━━━ MATERIAL PROVIDED
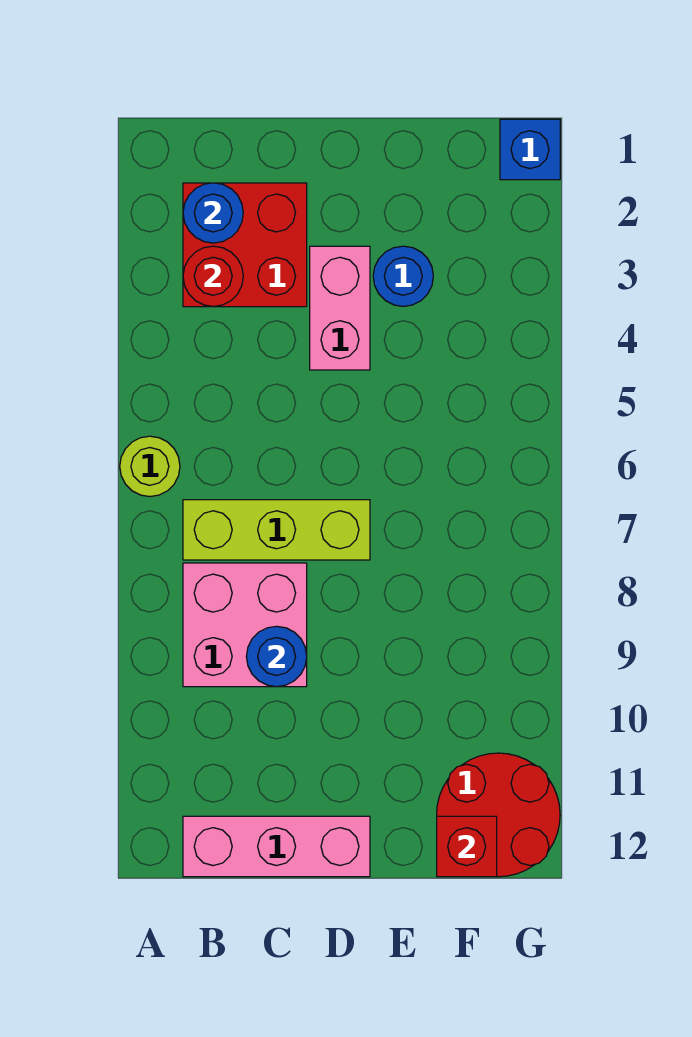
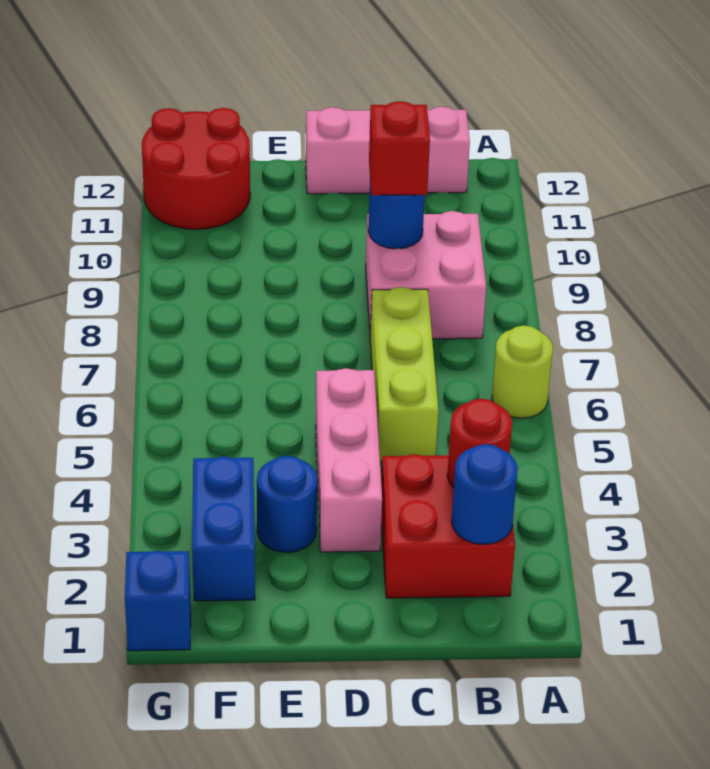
lime brick B7:D7 level 1 -> lime brick C5:C7 level 1
pink brick D3:D4 level 1 -> pink brick D3:D5 level 1
none -> blue brick F2:F3 level 1
red brick F12 level 2 -> red brick C9 level 3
━━━━━━
EXERCISE AIM
Drop the pictures and set down the data above exactly.

COMPLETED EXERCISE
lime brick B7:D7 level 1 -> lime brick C5:C7 level 1
pink brick D3:D4 level 1 -> pink brick D3:D5 level 1
none -> blue brick F2:F3 level 1
red brick F12 level 2 -> red brick C9 level 3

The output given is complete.